- What to work on: Below are records to transcribe in full and unchanged; omit every picture.

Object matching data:
--------------------------------

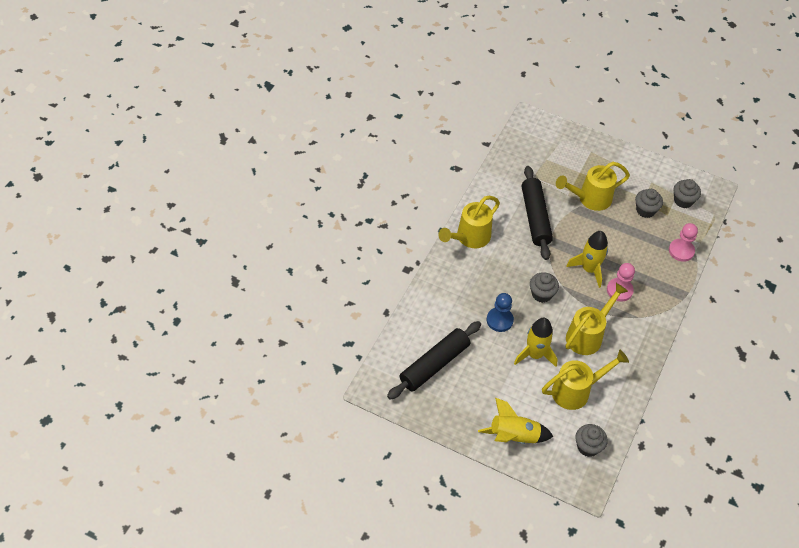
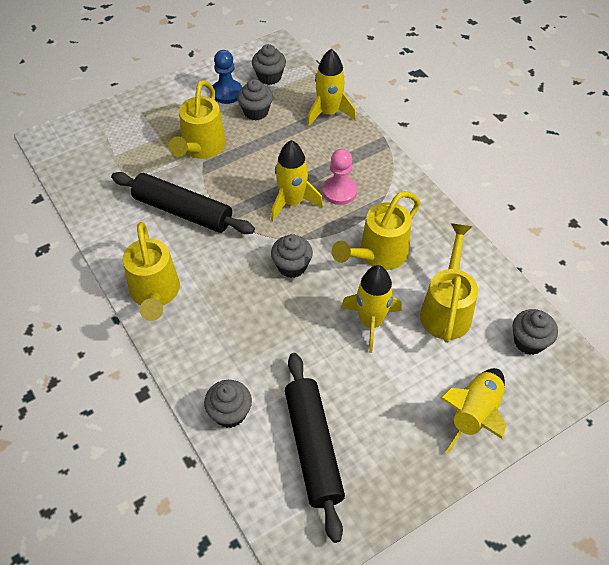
camera: 55 degrees left, 0 degrees up
(425, 315) = (230, 413): none -> grey cupcake
(499, 320) = (297, 331): blue pawn -> blue pawn (227, 93)
(587, 335) = (378, 255): yellow watering can -> yellow watering can turned 120 degrees counterclockwise
(681, 251) = (329, 113): pink pawn -> yellow rocket

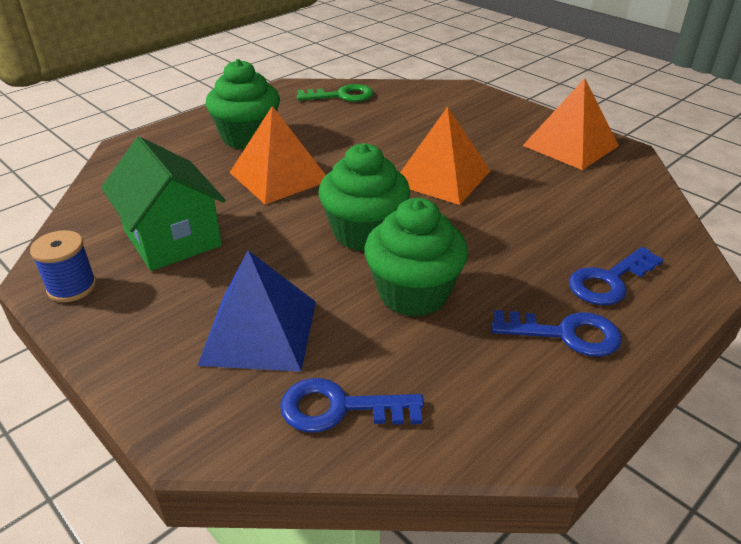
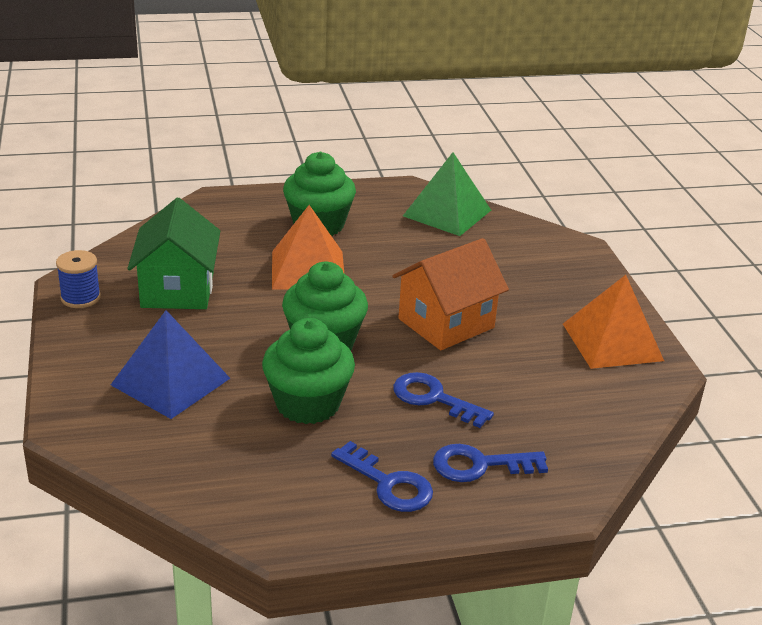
camera: 30 degrees right, 5 degrees down
(339, 408) = (171, 452): blue key -> blue key (434, 398)
(342, 96) = (447, 213): green key -> green pyramid
(441, 177) = (446, 323): orange pyramid -> orange house

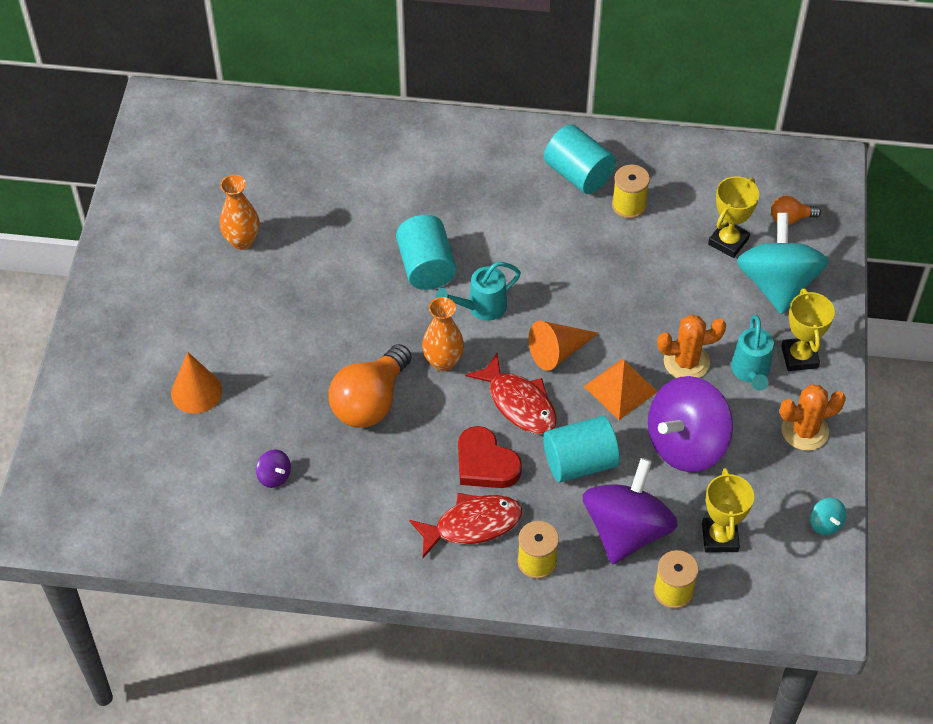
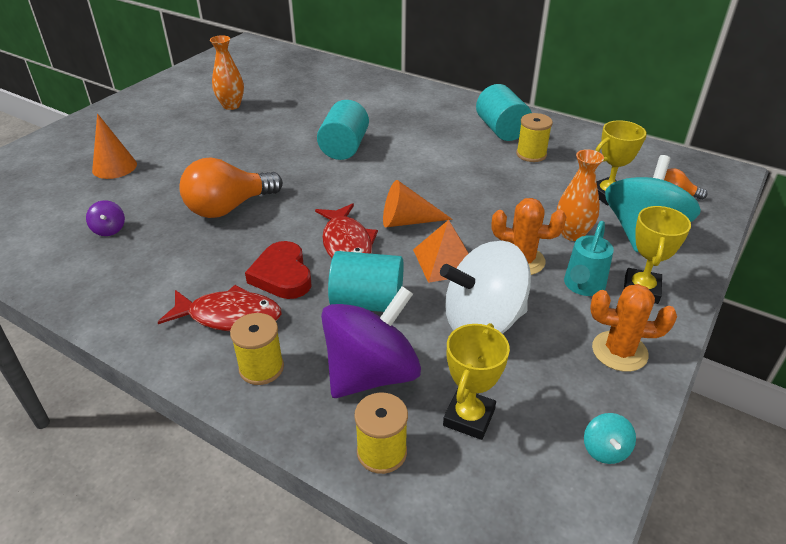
camera: 25 degrees right, 15 degrees down
(443, 362) = (308, 201): orange vase -> orange vase (572, 234)
(481, 307) = (366, 179): turquoise watering can -> none
(686, 444) = (482, 321): purple spinning top -> white spinning top

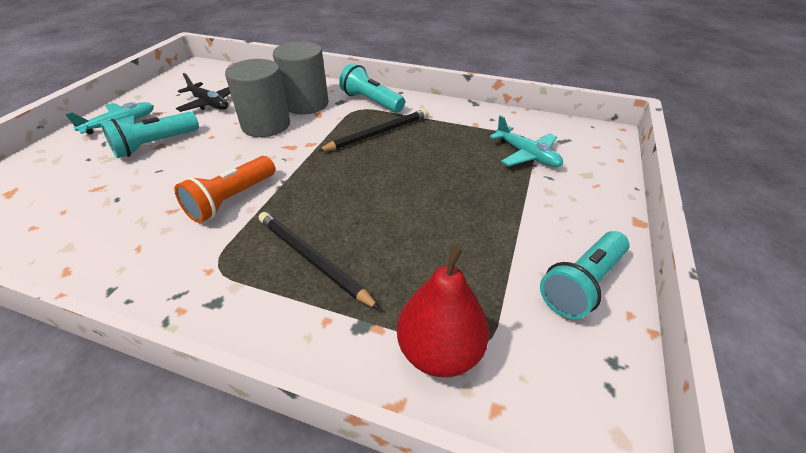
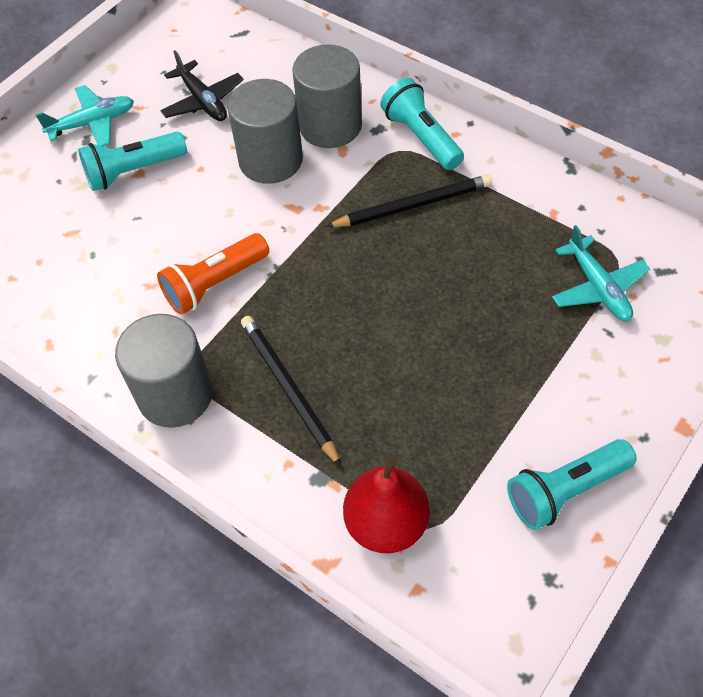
camera: 20 degrees right, 15 degrees up
(201, 286) = (175, 394): none -> grey cylinder

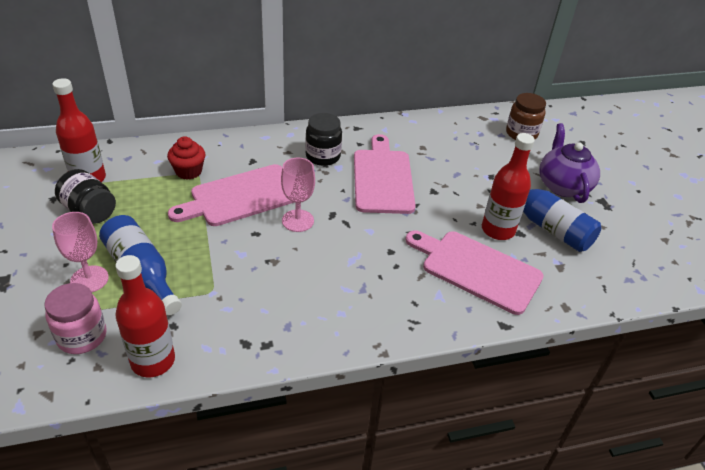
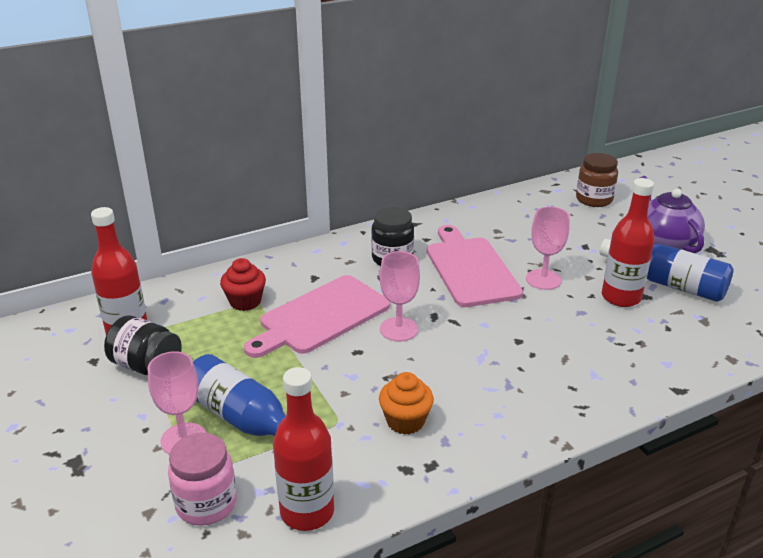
camera: 10 degrees left, 10 degrees down
(264, 302) = (405, 421): none -> orange cupcake
(439, 200) = (543, 279): none -> pink goblet
(477, 269) = (620, 340): pink cutting board -> none

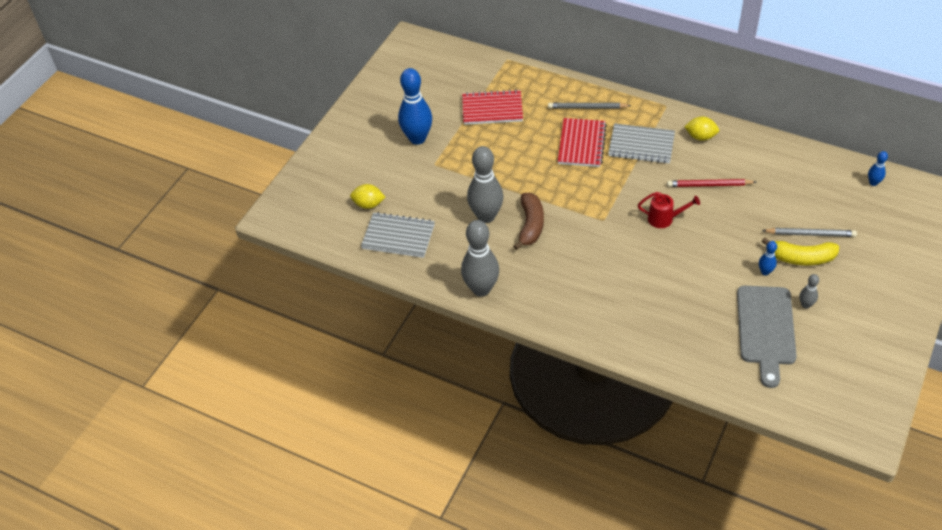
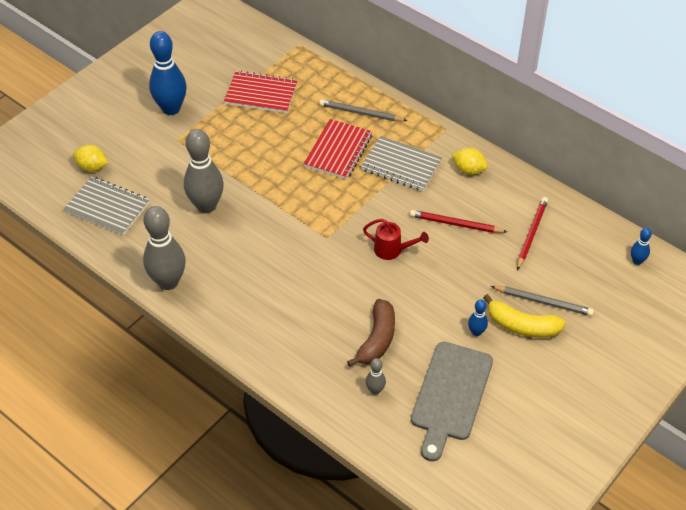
camera: 10 degrees right, 0 degrees up
(530, 225) = (248, 225): brown banana -> brown banana (377, 339)
(776, 179) = (531, 234): none -> red pencil
(805, 305) = (505, 378): grey bowling pin -> grey bowling pin (375, 390)

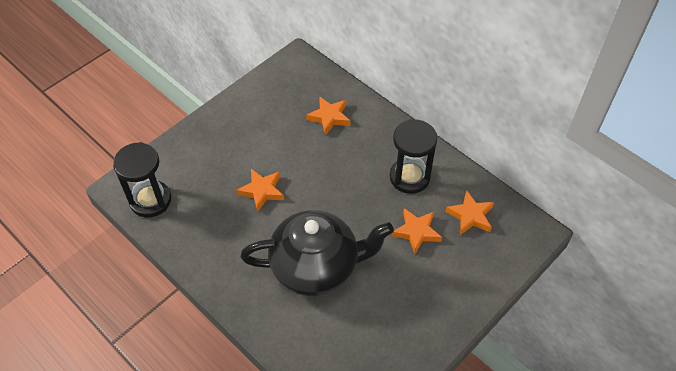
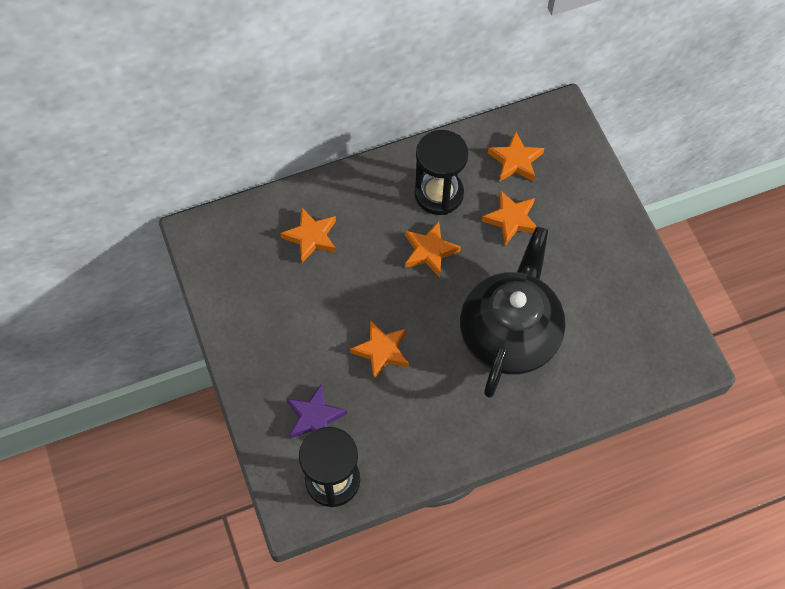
camera: 65 degrees left, 10 degrees up
(193, 172) = (314, 417): none -> purple star
(358, 189) = (429, 251): none -> orange star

--------------------------------

- Expected output:
camera: 55 degrees left, 0 degrees up
(425, 315) = (230, 413): none -> grey cupcake
(499, 320) = (297, 331): blue pawn -> blue pawn (227, 93)
(587, 335) = (378, 255): yellow watering can -> yellow watering can turned 120 degrees counterclockwise
(681, 251) = (329, 113): pink pawn -> yellow rocket

camera: 30 degrees right, 5 degrees down
(339, 408) = (171, 452): blue key -> blue key (434, 398)
(342, 96) = (447, 213): green key -> green pyramid
(441, 177) = (446, 323): orange pyramid -> orange house

camera: 25 degrees right, 15 degrees down
(443, 362) = (308, 201): orange vase -> orange vase (572, 234)
(481, 307) = (366, 179): turquoise watering can -> none
(686, 444) = (482, 321): purple spinning top -> white spinning top

camera: 20 degrees right, 15 degrees up
(201, 286) = (175, 394): none -> grey cylinder

camera: 10 degrees left, 10 degrees down
(264, 302) = (405, 421): none -> orange cupcake
(439, 200) = (543, 279): none -> pink goblet
(477, 269) = (620, 340): pink cutting board -> none

camera: 10 degrees right, 0 degrees up
(530, 225) = (248, 225): brown banana -> brown banana (377, 339)
(776, 179) = (531, 234): none -> red pencil
(805, 305) = (505, 378): grey bowling pin -> grey bowling pin (375, 390)

camera: 65 degrees left, 10 degrees up
(193, 172) = (314, 417): none -> purple star
(358, 189) = (429, 251): none -> orange star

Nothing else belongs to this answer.